───── EXTRACTED DATA
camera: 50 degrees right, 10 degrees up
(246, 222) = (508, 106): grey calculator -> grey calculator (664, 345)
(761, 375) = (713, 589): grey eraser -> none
──────────
───── EXTRACTED DATA
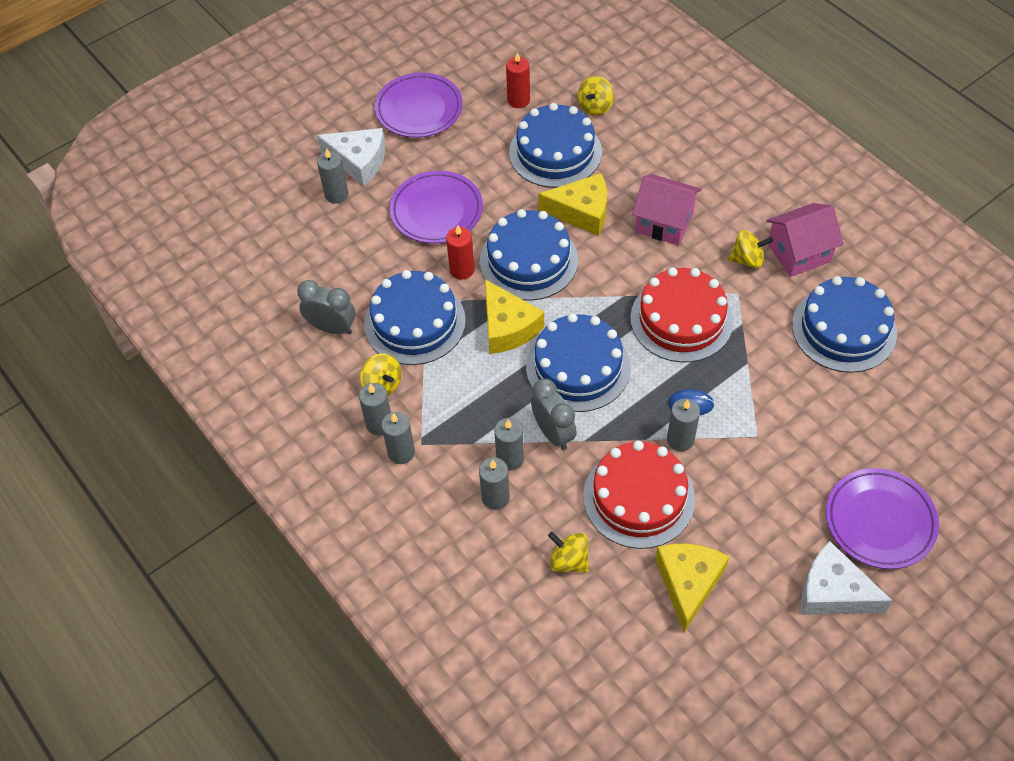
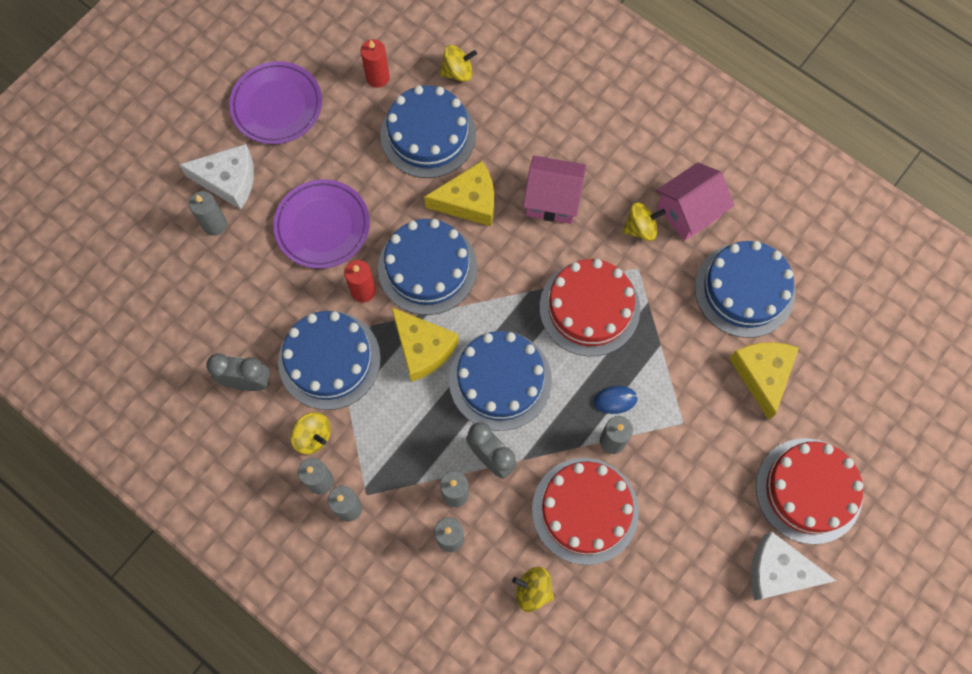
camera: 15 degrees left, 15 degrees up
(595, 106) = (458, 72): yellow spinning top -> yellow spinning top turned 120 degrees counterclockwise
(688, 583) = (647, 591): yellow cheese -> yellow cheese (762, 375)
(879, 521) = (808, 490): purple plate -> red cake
──────────
Please copy the lines above from the line with "camera: 50 degrees right, 10 degrees up" up to and including the line with "(761, 375) = (713, 589): grey eraser -> none", exactly as written and with nothing else.

- WRITTEN SOLUTION:
camera: 50 degrees right, 10 degrees up
(246, 222) = (508, 106): grey calculator -> grey calculator (664, 345)
(761, 375) = (713, 589): grey eraser -> none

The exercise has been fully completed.